### [Stated task]
How many lines of the data contain the string "kern"? Case matters, and the reply should be the number alone.

** start of Input **

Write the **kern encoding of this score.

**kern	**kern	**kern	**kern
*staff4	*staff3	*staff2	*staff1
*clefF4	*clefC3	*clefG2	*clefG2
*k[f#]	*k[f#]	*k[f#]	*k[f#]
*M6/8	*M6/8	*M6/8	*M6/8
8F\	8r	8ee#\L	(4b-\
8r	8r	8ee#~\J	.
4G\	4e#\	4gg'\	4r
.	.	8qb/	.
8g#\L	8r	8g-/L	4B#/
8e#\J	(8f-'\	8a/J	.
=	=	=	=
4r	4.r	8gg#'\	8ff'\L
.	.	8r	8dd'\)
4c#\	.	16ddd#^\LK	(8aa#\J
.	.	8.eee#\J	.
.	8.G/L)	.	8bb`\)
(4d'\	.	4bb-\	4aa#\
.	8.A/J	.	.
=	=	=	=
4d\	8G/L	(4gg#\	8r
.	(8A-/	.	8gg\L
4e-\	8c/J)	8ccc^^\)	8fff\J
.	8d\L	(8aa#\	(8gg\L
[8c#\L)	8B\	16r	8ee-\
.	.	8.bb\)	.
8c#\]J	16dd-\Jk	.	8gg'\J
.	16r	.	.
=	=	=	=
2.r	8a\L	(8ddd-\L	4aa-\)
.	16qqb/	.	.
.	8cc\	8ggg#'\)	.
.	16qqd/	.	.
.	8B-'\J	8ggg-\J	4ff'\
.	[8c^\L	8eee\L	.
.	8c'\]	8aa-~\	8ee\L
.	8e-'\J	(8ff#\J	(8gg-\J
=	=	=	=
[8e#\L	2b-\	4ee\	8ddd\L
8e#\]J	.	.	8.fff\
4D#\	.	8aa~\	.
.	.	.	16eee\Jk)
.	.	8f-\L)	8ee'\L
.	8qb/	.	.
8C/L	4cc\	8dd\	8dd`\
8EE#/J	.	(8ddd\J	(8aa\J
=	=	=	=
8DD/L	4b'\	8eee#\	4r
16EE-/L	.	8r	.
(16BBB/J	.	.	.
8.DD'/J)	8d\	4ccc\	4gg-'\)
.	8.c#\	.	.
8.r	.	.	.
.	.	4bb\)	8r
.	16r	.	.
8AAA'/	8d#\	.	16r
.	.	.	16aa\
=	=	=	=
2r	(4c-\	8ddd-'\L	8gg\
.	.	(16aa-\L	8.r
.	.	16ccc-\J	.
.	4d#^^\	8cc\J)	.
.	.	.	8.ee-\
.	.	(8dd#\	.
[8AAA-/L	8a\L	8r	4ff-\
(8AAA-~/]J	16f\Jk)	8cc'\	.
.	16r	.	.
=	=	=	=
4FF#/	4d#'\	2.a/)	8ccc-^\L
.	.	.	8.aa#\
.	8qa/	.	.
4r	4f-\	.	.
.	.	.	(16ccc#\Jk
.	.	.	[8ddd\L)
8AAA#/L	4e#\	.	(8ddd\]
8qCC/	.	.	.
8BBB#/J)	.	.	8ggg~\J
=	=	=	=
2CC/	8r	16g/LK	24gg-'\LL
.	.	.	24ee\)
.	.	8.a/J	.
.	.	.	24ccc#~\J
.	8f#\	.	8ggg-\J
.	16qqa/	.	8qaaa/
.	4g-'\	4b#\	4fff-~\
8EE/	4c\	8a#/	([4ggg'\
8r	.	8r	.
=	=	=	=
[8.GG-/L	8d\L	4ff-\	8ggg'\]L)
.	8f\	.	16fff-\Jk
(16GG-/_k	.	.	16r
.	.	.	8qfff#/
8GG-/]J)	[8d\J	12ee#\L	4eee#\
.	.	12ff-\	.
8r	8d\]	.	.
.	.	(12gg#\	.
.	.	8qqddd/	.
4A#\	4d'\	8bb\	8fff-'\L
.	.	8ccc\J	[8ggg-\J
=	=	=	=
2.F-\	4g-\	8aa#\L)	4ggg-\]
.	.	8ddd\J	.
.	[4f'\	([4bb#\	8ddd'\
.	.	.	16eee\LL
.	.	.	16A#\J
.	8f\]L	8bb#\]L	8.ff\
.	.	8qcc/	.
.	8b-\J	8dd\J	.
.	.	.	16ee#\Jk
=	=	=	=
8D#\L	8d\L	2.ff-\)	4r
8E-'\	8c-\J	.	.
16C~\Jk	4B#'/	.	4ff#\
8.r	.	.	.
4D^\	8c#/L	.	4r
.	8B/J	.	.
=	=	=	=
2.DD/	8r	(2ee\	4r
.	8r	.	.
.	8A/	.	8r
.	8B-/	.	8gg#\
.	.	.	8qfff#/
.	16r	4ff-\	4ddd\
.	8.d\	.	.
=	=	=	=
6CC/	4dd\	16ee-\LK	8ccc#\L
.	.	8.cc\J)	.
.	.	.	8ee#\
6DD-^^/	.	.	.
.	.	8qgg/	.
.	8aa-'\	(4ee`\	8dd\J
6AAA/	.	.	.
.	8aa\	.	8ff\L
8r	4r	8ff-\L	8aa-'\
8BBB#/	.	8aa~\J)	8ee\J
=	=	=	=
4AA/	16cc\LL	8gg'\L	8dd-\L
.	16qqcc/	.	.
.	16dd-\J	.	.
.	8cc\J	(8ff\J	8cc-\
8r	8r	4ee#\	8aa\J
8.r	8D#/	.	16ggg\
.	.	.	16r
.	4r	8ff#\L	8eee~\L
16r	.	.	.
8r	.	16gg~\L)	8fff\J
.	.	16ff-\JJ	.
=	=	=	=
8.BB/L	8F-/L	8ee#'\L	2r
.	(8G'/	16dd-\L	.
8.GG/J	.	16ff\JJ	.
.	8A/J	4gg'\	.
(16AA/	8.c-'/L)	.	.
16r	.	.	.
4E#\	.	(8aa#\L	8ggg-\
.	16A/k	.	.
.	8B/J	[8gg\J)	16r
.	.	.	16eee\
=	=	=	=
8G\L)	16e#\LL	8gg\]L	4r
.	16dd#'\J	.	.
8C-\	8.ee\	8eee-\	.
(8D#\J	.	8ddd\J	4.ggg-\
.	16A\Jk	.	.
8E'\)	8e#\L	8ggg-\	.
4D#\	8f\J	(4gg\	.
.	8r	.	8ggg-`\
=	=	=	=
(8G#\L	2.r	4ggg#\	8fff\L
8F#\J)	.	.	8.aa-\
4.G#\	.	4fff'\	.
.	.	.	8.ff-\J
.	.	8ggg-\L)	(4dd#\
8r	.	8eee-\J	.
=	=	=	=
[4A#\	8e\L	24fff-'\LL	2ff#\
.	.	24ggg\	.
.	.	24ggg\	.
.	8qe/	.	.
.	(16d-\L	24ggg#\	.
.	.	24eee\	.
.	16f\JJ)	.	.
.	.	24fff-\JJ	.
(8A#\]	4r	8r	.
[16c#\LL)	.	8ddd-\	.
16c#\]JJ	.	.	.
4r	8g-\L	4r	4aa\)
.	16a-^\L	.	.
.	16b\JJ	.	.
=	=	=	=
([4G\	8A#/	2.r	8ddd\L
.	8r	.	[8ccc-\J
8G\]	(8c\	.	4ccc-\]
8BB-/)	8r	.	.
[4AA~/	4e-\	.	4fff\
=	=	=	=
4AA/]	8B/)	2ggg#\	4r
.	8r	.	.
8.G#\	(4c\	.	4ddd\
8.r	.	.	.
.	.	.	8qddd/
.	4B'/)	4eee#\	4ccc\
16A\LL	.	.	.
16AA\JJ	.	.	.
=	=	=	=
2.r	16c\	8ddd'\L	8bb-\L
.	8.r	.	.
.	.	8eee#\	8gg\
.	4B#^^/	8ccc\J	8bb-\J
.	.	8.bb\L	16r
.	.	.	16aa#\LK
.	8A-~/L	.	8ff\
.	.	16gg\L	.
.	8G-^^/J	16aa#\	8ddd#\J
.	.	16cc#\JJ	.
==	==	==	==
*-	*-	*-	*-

** end of Input **

### [Response to this task]
2